Dataset section start
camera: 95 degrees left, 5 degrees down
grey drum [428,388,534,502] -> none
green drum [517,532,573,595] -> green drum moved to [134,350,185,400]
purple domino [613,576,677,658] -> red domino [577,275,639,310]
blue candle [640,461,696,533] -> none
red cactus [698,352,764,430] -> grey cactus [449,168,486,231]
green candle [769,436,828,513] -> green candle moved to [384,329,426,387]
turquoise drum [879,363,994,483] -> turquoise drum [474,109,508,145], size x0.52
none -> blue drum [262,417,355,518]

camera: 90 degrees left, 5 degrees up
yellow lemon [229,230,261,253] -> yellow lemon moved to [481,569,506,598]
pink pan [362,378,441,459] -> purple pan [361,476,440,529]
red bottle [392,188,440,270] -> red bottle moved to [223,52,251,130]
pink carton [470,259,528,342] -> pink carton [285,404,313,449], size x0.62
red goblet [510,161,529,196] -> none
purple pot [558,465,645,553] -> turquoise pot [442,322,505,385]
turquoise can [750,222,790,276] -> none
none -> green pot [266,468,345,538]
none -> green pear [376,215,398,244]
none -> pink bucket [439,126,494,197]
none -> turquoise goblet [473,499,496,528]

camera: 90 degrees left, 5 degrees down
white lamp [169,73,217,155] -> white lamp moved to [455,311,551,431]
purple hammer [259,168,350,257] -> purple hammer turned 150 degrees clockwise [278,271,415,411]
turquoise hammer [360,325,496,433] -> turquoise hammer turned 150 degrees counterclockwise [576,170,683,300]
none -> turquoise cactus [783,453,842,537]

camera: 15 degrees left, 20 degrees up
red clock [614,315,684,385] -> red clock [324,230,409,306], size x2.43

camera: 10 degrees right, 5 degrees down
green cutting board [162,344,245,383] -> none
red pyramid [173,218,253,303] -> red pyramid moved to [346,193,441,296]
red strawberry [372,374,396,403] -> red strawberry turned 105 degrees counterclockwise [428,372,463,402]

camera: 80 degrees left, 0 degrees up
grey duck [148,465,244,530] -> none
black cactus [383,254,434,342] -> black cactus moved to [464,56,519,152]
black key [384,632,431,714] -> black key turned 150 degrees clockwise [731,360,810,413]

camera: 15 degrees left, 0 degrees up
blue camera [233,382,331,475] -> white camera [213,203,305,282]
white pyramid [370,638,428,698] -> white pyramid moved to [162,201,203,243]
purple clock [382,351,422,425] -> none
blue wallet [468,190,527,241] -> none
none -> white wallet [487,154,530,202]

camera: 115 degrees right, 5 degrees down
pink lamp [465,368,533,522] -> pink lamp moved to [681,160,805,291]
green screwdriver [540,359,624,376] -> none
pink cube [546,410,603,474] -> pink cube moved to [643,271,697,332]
Dataset section end
Assignment:
Return a copy of each line in the records above that has "right" in it.

Reply to the exercise:
camera: 10 degrees right, 5 degrees down
camera: 115 degrees right, 5 degrees down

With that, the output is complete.